◆ **Description of the task**: Copy all lines below containing "green".

◆ **Coordinate-based change listings**:
- - -

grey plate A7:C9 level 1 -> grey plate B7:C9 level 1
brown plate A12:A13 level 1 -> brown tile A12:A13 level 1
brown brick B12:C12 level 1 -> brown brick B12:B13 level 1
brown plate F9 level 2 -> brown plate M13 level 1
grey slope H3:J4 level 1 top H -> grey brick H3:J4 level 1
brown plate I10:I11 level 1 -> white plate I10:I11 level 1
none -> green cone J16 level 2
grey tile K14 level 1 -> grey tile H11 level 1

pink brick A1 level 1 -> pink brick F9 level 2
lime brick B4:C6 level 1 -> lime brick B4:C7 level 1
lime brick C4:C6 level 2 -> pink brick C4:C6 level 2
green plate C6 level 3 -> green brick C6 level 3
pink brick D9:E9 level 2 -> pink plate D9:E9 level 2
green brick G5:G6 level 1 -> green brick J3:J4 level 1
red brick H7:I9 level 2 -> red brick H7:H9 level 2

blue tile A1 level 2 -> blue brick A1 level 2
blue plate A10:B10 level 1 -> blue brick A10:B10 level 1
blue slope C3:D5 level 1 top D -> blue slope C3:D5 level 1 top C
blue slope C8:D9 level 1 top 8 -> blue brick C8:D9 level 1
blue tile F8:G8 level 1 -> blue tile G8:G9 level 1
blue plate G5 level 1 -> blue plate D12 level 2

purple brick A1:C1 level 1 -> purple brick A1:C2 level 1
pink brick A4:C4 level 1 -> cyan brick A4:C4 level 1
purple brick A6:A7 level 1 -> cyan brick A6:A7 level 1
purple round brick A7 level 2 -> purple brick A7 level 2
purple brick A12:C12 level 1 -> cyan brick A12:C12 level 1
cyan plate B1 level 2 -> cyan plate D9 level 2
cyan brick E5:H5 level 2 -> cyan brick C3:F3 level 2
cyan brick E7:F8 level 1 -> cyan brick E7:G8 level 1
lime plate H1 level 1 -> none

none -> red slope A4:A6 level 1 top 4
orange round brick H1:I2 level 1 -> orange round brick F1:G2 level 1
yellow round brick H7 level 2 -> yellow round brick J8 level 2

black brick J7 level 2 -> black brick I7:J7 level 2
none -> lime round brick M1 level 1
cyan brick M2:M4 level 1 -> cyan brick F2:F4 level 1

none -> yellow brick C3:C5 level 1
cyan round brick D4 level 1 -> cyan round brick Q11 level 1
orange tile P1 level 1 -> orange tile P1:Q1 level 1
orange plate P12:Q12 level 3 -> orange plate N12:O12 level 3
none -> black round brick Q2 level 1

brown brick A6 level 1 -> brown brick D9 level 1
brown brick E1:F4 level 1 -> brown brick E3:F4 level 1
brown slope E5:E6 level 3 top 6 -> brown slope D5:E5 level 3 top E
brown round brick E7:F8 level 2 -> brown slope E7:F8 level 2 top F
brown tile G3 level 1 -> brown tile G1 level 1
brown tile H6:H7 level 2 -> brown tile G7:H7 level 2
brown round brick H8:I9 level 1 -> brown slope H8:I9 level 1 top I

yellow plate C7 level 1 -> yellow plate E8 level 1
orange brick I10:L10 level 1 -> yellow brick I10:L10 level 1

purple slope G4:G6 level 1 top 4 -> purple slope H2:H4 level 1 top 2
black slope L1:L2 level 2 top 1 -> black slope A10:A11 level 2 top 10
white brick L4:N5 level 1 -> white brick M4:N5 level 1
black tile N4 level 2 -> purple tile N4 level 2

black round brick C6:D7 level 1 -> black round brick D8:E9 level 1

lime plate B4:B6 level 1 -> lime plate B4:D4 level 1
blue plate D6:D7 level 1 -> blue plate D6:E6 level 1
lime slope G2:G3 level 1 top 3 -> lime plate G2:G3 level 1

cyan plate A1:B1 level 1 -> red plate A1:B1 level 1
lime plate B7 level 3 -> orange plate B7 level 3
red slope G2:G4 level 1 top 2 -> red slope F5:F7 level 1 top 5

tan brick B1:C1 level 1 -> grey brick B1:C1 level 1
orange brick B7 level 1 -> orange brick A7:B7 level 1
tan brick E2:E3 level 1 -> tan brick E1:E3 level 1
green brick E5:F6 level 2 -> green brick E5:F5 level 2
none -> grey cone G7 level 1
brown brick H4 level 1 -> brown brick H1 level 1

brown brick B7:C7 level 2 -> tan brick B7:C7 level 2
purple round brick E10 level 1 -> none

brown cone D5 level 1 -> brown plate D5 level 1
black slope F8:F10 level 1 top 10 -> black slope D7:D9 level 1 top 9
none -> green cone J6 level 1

- - -

◆ **Exercise answer**:
none -> green cone J16 level 2
green plate C6 level 3 -> green brick C6 level 3
green brick G5:G6 level 1 -> green brick J3:J4 level 1
green brick E5:F6 level 2 -> green brick E5:F5 level 2
none -> green cone J6 level 1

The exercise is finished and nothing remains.